==== GIVEN DATA ====

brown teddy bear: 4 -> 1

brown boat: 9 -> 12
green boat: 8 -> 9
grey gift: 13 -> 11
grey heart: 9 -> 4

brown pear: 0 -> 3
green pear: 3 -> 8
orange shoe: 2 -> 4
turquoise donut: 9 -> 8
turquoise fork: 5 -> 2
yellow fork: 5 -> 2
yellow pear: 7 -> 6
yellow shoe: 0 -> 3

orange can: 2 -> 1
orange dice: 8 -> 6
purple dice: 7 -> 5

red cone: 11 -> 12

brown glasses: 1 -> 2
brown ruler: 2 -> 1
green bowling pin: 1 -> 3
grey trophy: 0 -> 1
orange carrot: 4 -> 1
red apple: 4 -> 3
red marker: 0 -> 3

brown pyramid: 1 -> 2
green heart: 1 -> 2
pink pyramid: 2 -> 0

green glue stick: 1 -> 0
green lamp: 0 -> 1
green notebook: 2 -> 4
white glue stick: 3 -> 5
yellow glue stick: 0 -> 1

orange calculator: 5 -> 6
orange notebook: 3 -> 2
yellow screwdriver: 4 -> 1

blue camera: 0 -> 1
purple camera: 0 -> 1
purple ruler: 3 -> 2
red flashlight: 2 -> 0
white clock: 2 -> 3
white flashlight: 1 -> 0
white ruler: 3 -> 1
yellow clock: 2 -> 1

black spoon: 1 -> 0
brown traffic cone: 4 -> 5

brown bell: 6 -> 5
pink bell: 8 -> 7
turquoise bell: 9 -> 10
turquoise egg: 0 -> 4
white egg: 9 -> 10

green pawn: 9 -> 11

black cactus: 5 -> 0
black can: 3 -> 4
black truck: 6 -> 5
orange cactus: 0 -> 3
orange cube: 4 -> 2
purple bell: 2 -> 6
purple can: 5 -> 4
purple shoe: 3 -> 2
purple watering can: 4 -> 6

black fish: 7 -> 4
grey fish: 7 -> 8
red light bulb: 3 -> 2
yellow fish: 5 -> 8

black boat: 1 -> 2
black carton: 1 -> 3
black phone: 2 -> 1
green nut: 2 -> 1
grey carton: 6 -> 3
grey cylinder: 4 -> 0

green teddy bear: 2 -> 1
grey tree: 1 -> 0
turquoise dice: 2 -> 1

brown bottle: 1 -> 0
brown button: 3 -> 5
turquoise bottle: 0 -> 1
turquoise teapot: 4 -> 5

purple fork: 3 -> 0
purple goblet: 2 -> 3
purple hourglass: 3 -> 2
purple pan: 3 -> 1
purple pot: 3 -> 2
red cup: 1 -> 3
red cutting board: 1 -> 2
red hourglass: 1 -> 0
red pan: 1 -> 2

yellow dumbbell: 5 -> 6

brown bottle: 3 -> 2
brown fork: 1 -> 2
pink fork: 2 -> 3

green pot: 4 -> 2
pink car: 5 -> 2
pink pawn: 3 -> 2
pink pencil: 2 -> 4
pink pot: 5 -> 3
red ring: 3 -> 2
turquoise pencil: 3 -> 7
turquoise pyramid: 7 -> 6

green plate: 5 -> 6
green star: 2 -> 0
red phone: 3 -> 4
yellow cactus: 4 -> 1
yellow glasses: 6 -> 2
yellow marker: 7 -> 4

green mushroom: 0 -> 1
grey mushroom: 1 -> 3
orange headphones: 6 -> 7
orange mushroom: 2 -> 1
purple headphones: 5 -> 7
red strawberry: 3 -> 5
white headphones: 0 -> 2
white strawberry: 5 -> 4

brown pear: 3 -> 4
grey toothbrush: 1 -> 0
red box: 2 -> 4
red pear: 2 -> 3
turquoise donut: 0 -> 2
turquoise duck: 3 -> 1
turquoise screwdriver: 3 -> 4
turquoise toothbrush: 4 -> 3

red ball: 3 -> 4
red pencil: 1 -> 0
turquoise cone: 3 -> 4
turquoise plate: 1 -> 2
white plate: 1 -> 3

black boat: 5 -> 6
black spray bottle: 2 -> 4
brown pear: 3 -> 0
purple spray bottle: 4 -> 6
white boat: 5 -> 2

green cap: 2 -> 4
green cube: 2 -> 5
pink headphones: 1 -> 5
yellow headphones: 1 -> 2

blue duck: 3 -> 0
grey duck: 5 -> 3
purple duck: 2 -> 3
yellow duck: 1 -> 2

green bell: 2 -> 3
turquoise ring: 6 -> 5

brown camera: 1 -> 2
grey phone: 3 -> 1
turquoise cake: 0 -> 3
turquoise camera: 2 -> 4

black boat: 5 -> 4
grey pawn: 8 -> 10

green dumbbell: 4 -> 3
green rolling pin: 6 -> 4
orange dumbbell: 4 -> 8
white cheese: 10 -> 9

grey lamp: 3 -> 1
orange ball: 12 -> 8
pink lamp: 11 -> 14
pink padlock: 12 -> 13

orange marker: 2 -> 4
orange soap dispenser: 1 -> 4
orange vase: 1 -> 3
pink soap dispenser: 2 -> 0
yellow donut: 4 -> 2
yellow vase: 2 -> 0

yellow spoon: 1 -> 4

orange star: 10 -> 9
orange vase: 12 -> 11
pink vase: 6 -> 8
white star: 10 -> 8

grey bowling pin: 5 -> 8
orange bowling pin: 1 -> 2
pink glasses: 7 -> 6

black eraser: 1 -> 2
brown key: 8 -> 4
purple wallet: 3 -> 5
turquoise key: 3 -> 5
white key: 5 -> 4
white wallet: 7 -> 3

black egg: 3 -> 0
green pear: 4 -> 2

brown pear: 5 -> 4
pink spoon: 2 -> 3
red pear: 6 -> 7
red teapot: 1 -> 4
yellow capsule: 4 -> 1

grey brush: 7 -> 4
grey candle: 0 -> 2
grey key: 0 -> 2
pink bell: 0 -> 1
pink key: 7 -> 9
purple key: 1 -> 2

====

What is asked for is an exact copy of the lines above from the one containing "black carton: 1 -> 3" through the one containing "green plate: 5 -> 6", and only those.

ANSWER TO THIS PROBLEM:
black carton: 1 -> 3
black phone: 2 -> 1
green nut: 2 -> 1
grey carton: 6 -> 3
grey cylinder: 4 -> 0

green teddy bear: 2 -> 1
grey tree: 1 -> 0
turquoise dice: 2 -> 1

brown bottle: 1 -> 0
brown button: 3 -> 5
turquoise bottle: 0 -> 1
turquoise teapot: 4 -> 5

purple fork: 3 -> 0
purple goblet: 2 -> 3
purple hourglass: 3 -> 2
purple pan: 3 -> 1
purple pot: 3 -> 2
red cup: 1 -> 3
red cutting board: 1 -> 2
red hourglass: 1 -> 0
red pan: 1 -> 2

yellow dumbbell: 5 -> 6

brown bottle: 3 -> 2
brown fork: 1 -> 2
pink fork: 2 -> 3

green pot: 4 -> 2
pink car: 5 -> 2
pink pawn: 3 -> 2
pink pencil: 2 -> 4
pink pot: 5 -> 3
red ring: 3 -> 2
turquoise pencil: 3 -> 7
turquoise pyramid: 7 -> 6

green plate: 5 -> 6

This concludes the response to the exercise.